(WHAT IS EXPECTED):
Retype only the lines from the top of the records to the line with "purple watering can [176,195,215,275]", including that line but none of the pictures.

━━ DATA FOR THE TASK ━━

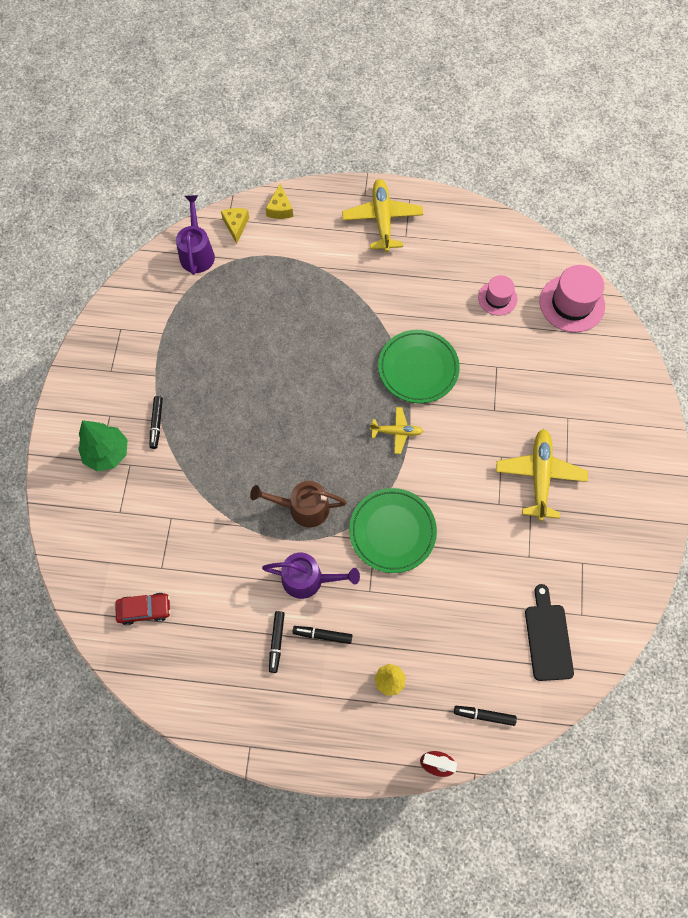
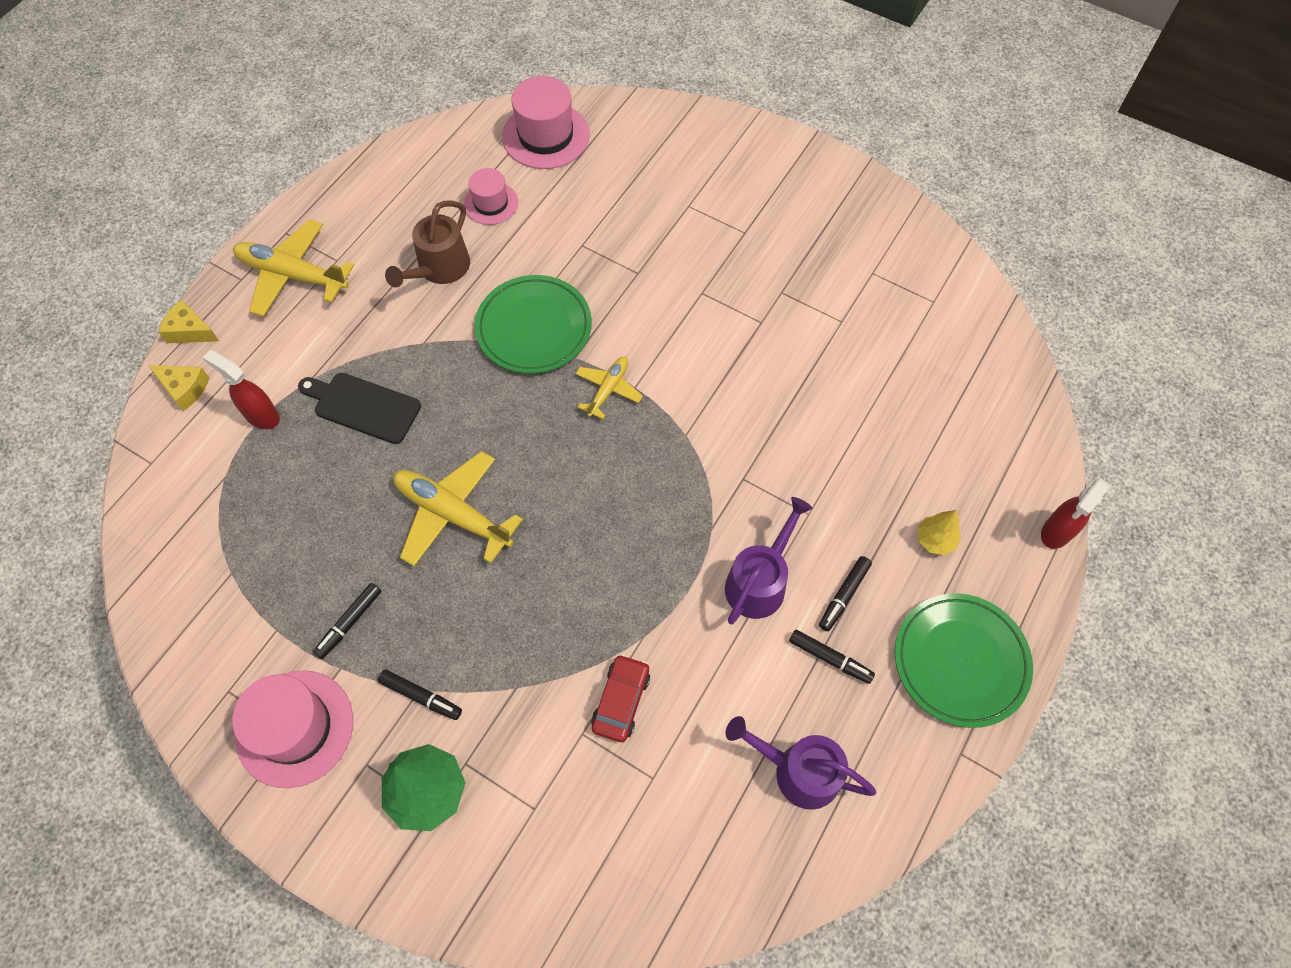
camera: 65 degrees left, 5 degrees down
red car [115,593,171,625] -> red car moved to [591,654,650,742]
purple watering can [176,195,215,275] -> purple watering can moved to [725,716,876,810]
yellow cheese [221,208,249,244] -> yellow cheese moved to [159,299,219,343]
brown watering can [250,481,347,527] -> brown watering can moved to [385,201,470,287]
green plate [349,488,437,573] -> green plate moved to [895,593,1033,728]
black marker [454,706,517,726] -> black marker moved to [313,583,381,659]
yellow plane [496,429,588,521] -> yellow plane moved to [393,451,523,566]
black cutting board [525,584,574,681] -> black cutting board moved to [298,373,421,444]
none -> red spray bottle [202,350,280,429]
none -> pink hat [232,670,353,788]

━━━

(YOUR RESPONSE):
camera: 65 degrees left, 5 degrees down
red car [115,593,171,625] -> red car moved to [591,654,650,742]
purple watering can [176,195,215,275] -> purple watering can moved to [725,716,876,810]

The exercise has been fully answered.